▸ **Dataset extract**:
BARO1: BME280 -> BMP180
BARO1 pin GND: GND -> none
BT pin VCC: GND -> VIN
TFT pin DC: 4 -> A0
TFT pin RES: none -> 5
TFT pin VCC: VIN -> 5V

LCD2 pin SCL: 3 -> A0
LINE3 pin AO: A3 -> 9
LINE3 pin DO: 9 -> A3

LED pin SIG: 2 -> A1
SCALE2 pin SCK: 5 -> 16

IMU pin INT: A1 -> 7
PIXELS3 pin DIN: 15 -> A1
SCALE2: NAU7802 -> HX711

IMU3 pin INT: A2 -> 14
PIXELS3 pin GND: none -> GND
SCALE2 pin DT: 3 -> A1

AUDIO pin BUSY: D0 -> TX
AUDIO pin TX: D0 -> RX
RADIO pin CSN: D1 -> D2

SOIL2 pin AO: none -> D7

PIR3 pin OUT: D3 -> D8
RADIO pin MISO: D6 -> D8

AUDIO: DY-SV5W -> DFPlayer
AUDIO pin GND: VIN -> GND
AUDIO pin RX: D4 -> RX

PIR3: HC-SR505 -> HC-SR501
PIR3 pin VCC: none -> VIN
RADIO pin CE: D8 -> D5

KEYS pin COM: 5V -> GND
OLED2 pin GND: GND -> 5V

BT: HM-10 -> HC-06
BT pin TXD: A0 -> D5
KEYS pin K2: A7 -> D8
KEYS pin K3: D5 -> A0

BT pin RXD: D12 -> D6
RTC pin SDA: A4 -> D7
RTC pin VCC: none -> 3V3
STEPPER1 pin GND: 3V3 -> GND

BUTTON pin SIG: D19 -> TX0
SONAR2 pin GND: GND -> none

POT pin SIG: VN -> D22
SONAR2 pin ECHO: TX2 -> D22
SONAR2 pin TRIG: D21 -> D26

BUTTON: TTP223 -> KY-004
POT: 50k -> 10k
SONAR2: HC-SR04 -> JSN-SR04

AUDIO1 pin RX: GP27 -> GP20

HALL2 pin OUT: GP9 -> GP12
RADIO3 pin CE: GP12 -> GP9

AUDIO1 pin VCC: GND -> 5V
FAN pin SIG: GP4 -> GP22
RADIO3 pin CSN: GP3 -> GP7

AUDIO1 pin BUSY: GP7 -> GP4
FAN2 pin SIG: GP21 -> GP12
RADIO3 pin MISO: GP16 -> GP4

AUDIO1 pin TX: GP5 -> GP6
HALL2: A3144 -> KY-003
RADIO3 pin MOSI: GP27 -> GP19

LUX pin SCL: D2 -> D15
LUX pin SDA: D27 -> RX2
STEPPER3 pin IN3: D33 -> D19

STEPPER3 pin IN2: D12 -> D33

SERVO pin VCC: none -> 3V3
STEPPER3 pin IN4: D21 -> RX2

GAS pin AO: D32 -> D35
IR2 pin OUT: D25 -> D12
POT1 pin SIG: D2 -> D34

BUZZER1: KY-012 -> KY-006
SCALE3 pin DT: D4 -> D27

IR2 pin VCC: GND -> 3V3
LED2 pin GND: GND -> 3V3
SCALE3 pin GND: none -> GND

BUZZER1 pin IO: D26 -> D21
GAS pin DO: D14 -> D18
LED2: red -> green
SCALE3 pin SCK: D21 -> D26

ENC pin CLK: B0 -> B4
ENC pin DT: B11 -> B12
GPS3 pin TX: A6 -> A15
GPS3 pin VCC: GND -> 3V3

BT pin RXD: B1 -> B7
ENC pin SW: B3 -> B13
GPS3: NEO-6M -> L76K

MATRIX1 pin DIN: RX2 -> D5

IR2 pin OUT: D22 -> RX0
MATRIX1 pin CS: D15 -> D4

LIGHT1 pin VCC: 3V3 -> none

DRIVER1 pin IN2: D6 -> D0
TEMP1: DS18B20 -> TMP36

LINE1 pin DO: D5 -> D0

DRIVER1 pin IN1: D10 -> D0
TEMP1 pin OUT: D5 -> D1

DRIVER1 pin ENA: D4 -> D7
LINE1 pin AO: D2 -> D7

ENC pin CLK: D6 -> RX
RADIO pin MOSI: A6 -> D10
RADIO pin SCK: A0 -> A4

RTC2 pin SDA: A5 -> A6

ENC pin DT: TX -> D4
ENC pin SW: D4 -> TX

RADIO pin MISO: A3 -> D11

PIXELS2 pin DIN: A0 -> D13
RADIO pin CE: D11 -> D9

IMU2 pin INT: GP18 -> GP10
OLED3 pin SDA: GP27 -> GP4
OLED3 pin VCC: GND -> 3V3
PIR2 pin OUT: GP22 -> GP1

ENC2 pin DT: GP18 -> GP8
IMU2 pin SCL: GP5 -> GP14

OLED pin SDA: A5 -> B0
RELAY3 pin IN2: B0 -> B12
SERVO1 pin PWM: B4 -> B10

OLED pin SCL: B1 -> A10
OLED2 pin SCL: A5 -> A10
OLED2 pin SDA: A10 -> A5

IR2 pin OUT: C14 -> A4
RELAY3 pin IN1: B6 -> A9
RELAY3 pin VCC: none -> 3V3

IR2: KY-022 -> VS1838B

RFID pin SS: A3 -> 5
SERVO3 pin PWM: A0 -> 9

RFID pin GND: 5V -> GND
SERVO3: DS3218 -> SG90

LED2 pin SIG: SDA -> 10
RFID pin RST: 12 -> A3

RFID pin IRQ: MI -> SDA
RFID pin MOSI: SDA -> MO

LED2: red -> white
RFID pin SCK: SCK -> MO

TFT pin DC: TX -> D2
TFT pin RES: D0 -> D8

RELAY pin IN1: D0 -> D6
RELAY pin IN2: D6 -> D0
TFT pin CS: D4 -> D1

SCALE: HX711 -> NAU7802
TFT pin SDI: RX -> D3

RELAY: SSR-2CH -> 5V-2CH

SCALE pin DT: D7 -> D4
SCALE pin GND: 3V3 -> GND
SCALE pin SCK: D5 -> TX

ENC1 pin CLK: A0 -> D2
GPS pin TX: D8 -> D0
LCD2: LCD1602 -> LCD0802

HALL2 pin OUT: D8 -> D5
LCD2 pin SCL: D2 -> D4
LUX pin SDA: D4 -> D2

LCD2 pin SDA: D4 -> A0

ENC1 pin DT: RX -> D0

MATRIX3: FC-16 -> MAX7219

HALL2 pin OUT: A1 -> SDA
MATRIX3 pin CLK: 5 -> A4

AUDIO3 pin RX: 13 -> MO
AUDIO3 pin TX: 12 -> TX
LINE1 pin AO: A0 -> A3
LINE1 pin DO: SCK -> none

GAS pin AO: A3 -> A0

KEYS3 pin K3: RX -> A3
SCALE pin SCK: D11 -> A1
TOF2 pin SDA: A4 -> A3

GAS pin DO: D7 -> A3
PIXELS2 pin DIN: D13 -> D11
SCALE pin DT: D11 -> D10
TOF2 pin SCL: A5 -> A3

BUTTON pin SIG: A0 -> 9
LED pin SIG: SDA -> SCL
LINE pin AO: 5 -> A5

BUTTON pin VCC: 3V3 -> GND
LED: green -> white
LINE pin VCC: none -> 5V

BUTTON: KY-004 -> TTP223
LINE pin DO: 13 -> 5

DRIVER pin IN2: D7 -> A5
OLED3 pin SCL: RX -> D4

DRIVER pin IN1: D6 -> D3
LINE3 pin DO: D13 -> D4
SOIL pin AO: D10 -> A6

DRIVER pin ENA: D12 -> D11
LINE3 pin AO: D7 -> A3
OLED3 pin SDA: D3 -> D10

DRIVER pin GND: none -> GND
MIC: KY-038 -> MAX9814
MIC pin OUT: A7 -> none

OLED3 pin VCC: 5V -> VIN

▸ **Work order**:
Print the records above exactly as written.

▸ **Answer box**:
BARO1: BME280 -> BMP180
BARO1 pin GND: GND -> none
BT pin VCC: GND -> VIN
TFT pin DC: 4 -> A0
TFT pin RES: none -> 5
TFT pin VCC: VIN -> 5V

LCD2 pin SCL: 3 -> A0
LINE3 pin AO: A3 -> 9
LINE3 pin DO: 9 -> A3

LED pin SIG: 2 -> A1
SCALE2 pin SCK: 5 -> 16

IMU pin INT: A1 -> 7
PIXELS3 pin DIN: 15 -> A1
SCALE2: NAU7802 -> HX711

IMU3 pin INT: A2 -> 14
PIXELS3 pin GND: none -> GND
SCALE2 pin DT: 3 -> A1

AUDIO pin BUSY: D0 -> TX
AUDIO pin TX: D0 -> RX
RADIO pin CSN: D1 -> D2

SOIL2 pin AO: none -> D7

PIR3 pin OUT: D3 -> D8
RADIO pin MISO: D6 -> D8

AUDIO: DY-SV5W -> DFPlayer
AUDIO pin GND: VIN -> GND
AUDIO pin RX: D4 -> RX

PIR3: HC-SR505 -> HC-SR501
PIR3 pin VCC: none -> VIN
RADIO pin CE: D8 -> D5

KEYS pin COM: 5V -> GND
OLED2 pin GND: GND -> 5V

BT: HM-10 -> HC-06
BT pin TXD: A0 -> D5
KEYS pin K2: A7 -> D8
KEYS pin K3: D5 -> A0

BT pin RXD: D12 -> D6
RTC pin SDA: A4 -> D7
RTC pin VCC: none -> 3V3
STEPPER1 pin GND: 3V3 -> GND

BUTTON pin SIG: D19 -> TX0
SONAR2 pin GND: GND -> none

POT pin SIG: VN -> D22
SONAR2 pin ECHO: TX2 -> D22
SONAR2 pin TRIG: D21 -> D26

BUTTON: TTP223 -> KY-004
POT: 50k -> 10k
SONAR2: HC-SR04 -> JSN-SR04

AUDIO1 pin RX: GP27 -> GP20

HALL2 pin OUT: GP9 -> GP12
RADIO3 pin CE: GP12 -> GP9

AUDIO1 pin VCC: GND -> 5V
FAN pin SIG: GP4 -> GP22
RADIO3 pin CSN: GP3 -> GP7

AUDIO1 pin BUSY: GP7 -> GP4
FAN2 pin SIG: GP21 -> GP12
RADIO3 pin MISO: GP16 -> GP4

AUDIO1 pin TX: GP5 -> GP6
HALL2: A3144 -> KY-003
RADIO3 pin MOSI: GP27 -> GP19

LUX pin SCL: D2 -> D15
LUX pin SDA: D27 -> RX2
STEPPER3 pin IN3: D33 -> D19

STEPPER3 pin IN2: D12 -> D33

SERVO pin VCC: none -> 3V3
STEPPER3 pin IN4: D21 -> RX2

GAS pin AO: D32 -> D35
IR2 pin OUT: D25 -> D12
POT1 pin SIG: D2 -> D34

BUZZER1: KY-012 -> KY-006
SCALE3 pin DT: D4 -> D27

IR2 pin VCC: GND -> 3V3
LED2 pin GND: GND -> 3V3
SCALE3 pin GND: none -> GND

BUZZER1 pin IO: D26 -> D21
GAS pin DO: D14 -> D18
LED2: red -> green
SCALE3 pin SCK: D21 -> D26

ENC pin CLK: B0 -> B4
ENC pin DT: B11 -> B12
GPS3 pin TX: A6 -> A15
GPS3 pin VCC: GND -> 3V3

BT pin RXD: B1 -> B7
ENC pin SW: B3 -> B13
GPS3: NEO-6M -> L76K

MATRIX1 pin DIN: RX2 -> D5

IR2 pin OUT: D22 -> RX0
MATRIX1 pin CS: D15 -> D4

LIGHT1 pin VCC: 3V3 -> none

DRIVER1 pin IN2: D6 -> D0
TEMP1: DS18B20 -> TMP36

LINE1 pin DO: D5 -> D0

DRIVER1 pin IN1: D10 -> D0
TEMP1 pin OUT: D5 -> D1

DRIVER1 pin ENA: D4 -> D7
LINE1 pin AO: D2 -> D7

ENC pin CLK: D6 -> RX
RADIO pin MOSI: A6 -> D10
RADIO pin SCK: A0 -> A4

RTC2 pin SDA: A5 -> A6

ENC pin DT: TX -> D4
ENC pin SW: D4 -> TX

RADIO pin MISO: A3 -> D11

PIXELS2 pin DIN: A0 -> D13
RADIO pin CE: D11 -> D9

IMU2 pin INT: GP18 -> GP10
OLED3 pin SDA: GP27 -> GP4
OLED3 pin VCC: GND -> 3V3
PIR2 pin OUT: GP22 -> GP1

ENC2 pin DT: GP18 -> GP8
IMU2 pin SCL: GP5 -> GP14

OLED pin SDA: A5 -> B0
RELAY3 pin IN2: B0 -> B12
SERVO1 pin PWM: B4 -> B10

OLED pin SCL: B1 -> A10
OLED2 pin SCL: A5 -> A10
OLED2 pin SDA: A10 -> A5

IR2 pin OUT: C14 -> A4
RELAY3 pin IN1: B6 -> A9
RELAY3 pin VCC: none -> 3V3

IR2: KY-022 -> VS1838B

RFID pin SS: A3 -> 5
SERVO3 pin PWM: A0 -> 9

RFID pin GND: 5V -> GND
SERVO3: DS3218 -> SG90

LED2 pin SIG: SDA -> 10
RFID pin RST: 12 -> A3

RFID pin IRQ: MI -> SDA
RFID pin MOSI: SDA -> MO

LED2: red -> white
RFID pin SCK: SCK -> MO

TFT pin DC: TX -> D2
TFT pin RES: D0 -> D8

RELAY pin IN1: D0 -> D6
RELAY pin IN2: D6 -> D0
TFT pin CS: D4 -> D1

SCALE: HX711 -> NAU7802
TFT pin SDI: RX -> D3

RELAY: SSR-2CH -> 5V-2CH

SCALE pin DT: D7 -> D4
SCALE pin GND: 3V3 -> GND
SCALE pin SCK: D5 -> TX

ENC1 pin CLK: A0 -> D2
GPS pin TX: D8 -> D0
LCD2: LCD1602 -> LCD0802

HALL2 pin OUT: D8 -> D5
LCD2 pin SCL: D2 -> D4
LUX pin SDA: D4 -> D2

LCD2 pin SDA: D4 -> A0

ENC1 pin DT: RX -> D0

MATRIX3: FC-16 -> MAX7219

HALL2 pin OUT: A1 -> SDA
MATRIX3 pin CLK: 5 -> A4

AUDIO3 pin RX: 13 -> MO
AUDIO3 pin TX: 12 -> TX
LINE1 pin AO: A0 -> A3
LINE1 pin DO: SCK -> none

GAS pin AO: A3 -> A0

KEYS3 pin K3: RX -> A3
SCALE pin SCK: D11 -> A1
TOF2 pin SDA: A4 -> A3

GAS pin DO: D7 -> A3
PIXELS2 pin DIN: D13 -> D11
SCALE pin DT: D11 -> D10
TOF2 pin SCL: A5 -> A3

BUTTON pin SIG: A0 -> 9
LED pin SIG: SDA -> SCL
LINE pin AO: 5 -> A5

BUTTON pin VCC: 3V3 -> GND
LED: green -> white
LINE pin VCC: none -> 5V

BUTTON: KY-004 -> TTP223
LINE pin DO: 13 -> 5

DRIVER pin IN2: D7 -> A5
OLED3 pin SCL: RX -> D4

DRIVER pin IN1: D6 -> D3
LINE3 pin DO: D13 -> D4
SOIL pin AO: D10 -> A6

DRIVER pin ENA: D12 -> D11
LINE3 pin AO: D7 -> A3
OLED3 pin SDA: D3 -> D10

DRIVER pin GND: none -> GND
MIC: KY-038 -> MAX9814
MIC pin OUT: A7 -> none

OLED3 pin VCC: 5V -> VIN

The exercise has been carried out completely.